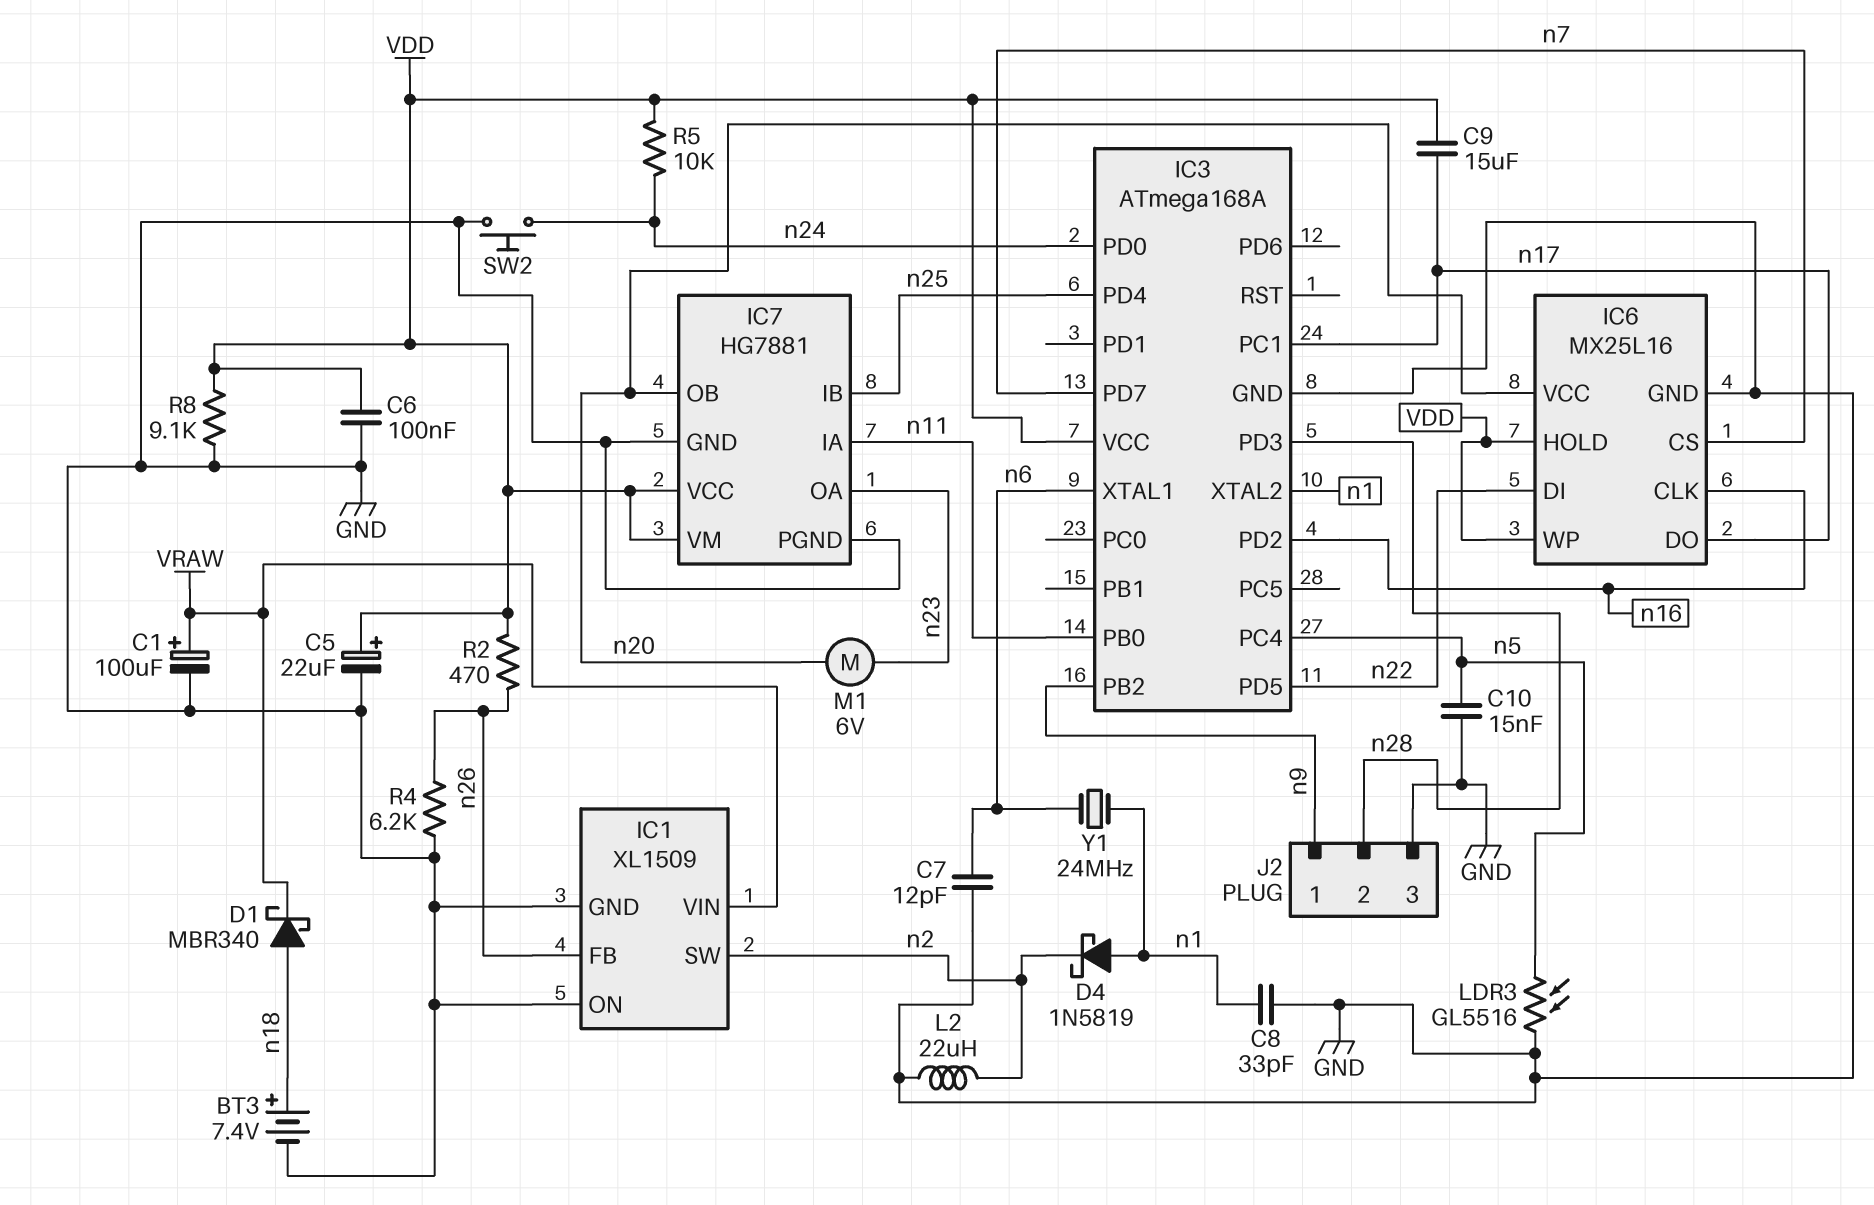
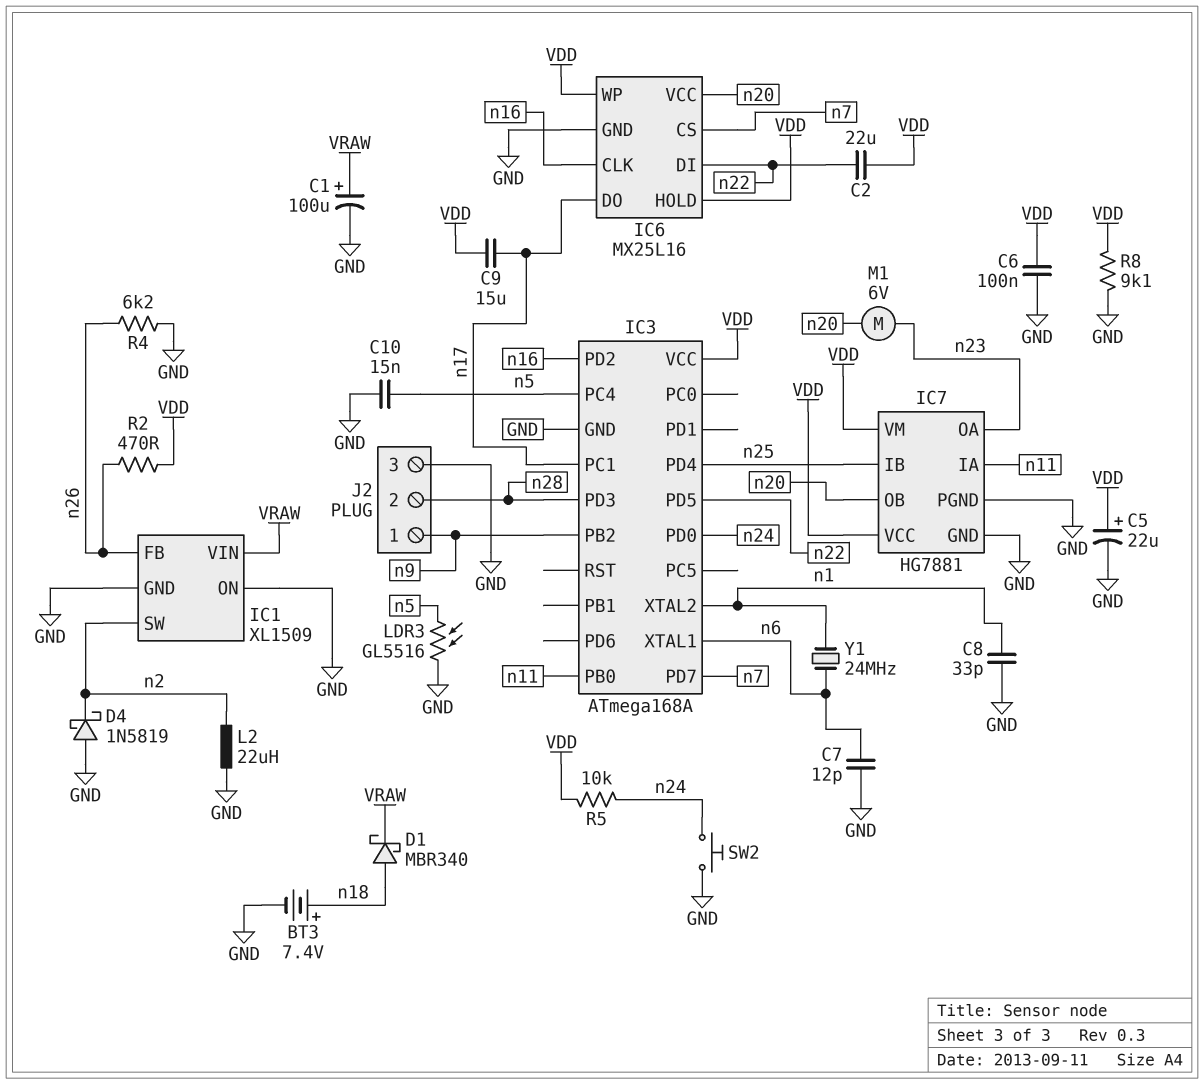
C2: none -> 22uF (VDD, n22)
D4: schottky 1N5819 (A n1, K n2) -> schottky 1N5819 (A GND, K n2)

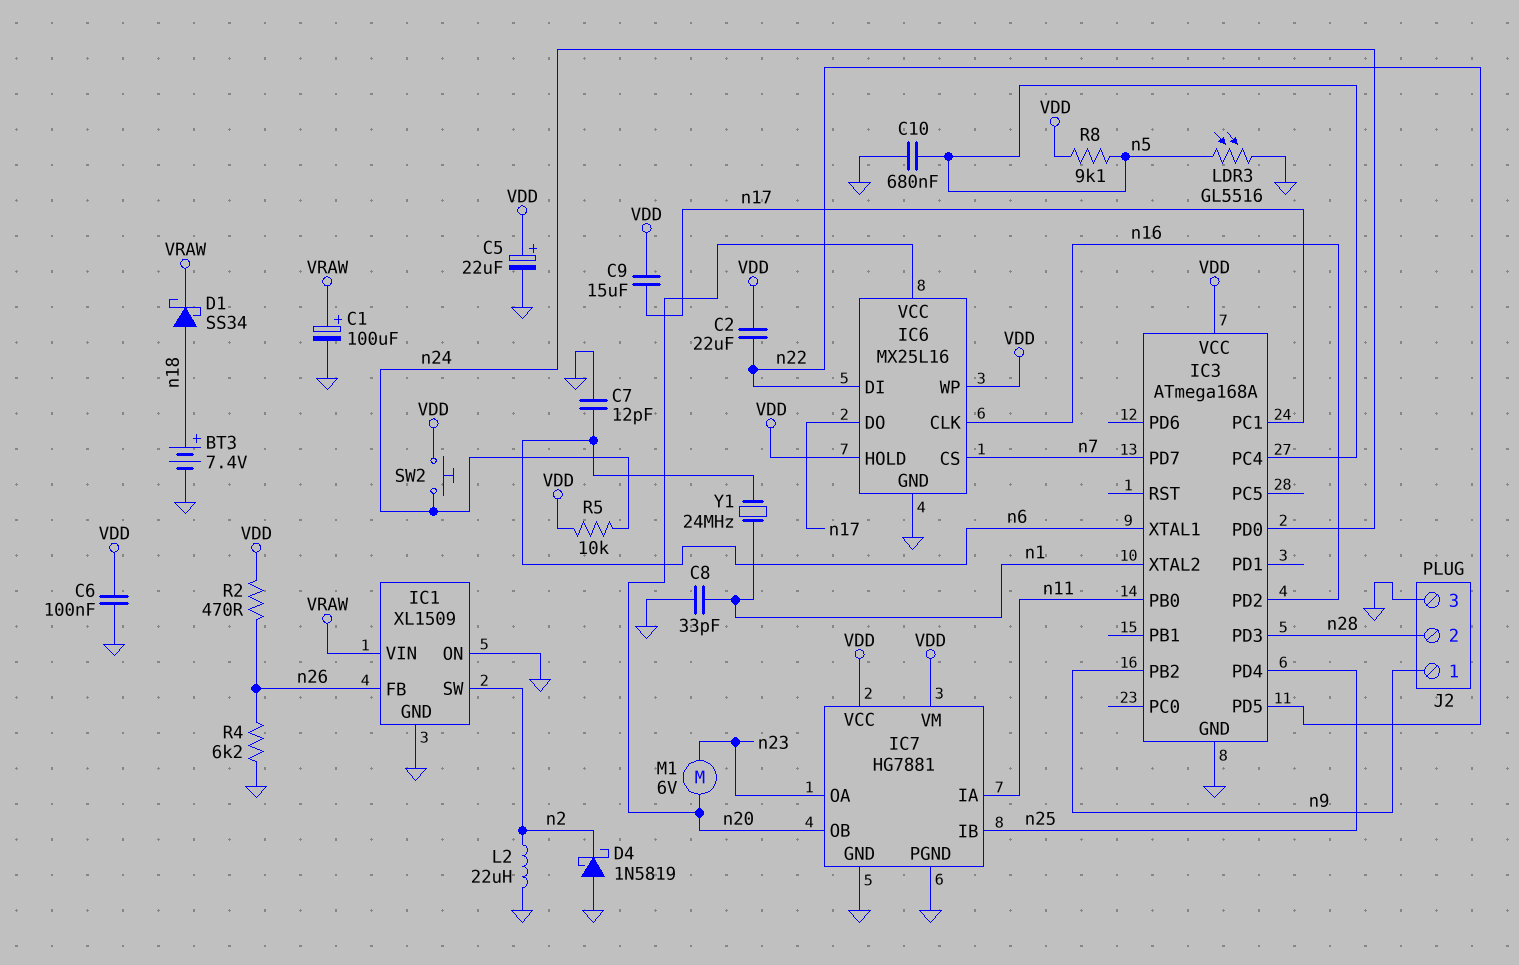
C10: 15nF (GND, n5) -> 680nF (GND, n5)
D1: schottky MBR340 (A n18, K VRAW) -> schottky SS34 (A n18, K VRAW)
R8: 9.1k (GND, VDD) -> 9.1k (VDD, n5)
SW2: button (GND, n24) -> button (VDD, n24)

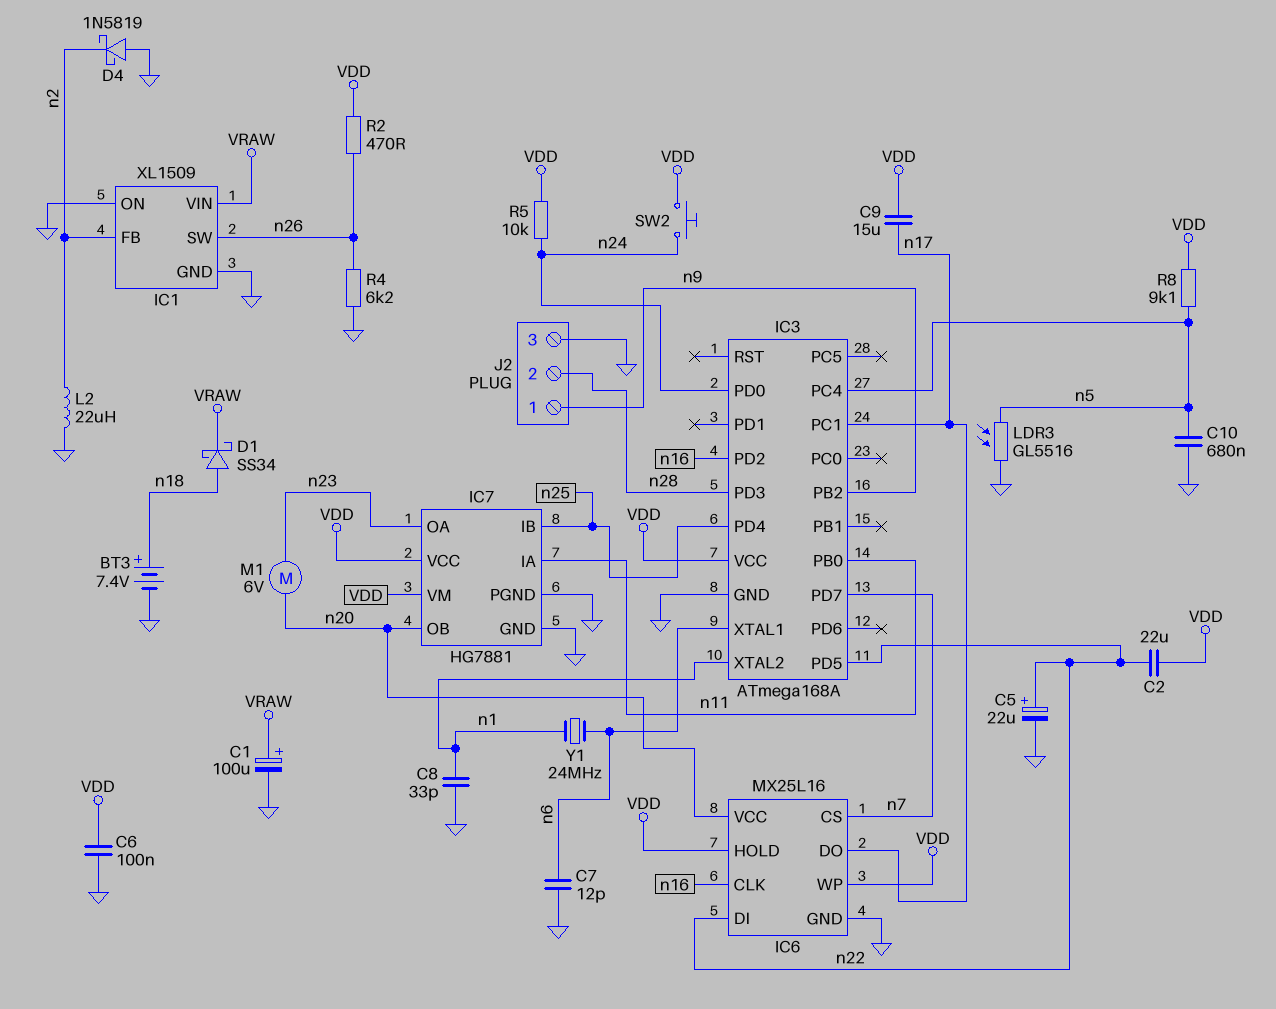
C5: 22uF (plus VDD, minus GND) -> 22uF (plus n22, minus GND)
IC1 pin FB: n26 -> n2
IC1 pin SW: n2 -> n26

§ **HOW TO COMPLETE THIS TASK**:
The lines to reproduce run from the line containing "D4: schottky 1N5819" through the last line of the records above, both included. Copy them exactly and drop the pictures.

§ **RESULT**:
D4: schottky 1N5819 (A n1, K n2) -> schottky 1N5819 (A GND, K n2)

C10: 15nF (GND, n5) -> 680nF (GND, n5)
D1: schottky MBR340 (A n18, K VRAW) -> schottky SS34 (A n18, K VRAW)
R8: 9.1k (GND, VDD) -> 9.1k (VDD, n5)
SW2: button (GND, n24) -> button (VDD, n24)

C5: 22uF (plus VDD, minus GND) -> 22uF (plus n22, minus GND)
IC1 pin FB: n26 -> n2
IC1 pin SW: n2 -> n26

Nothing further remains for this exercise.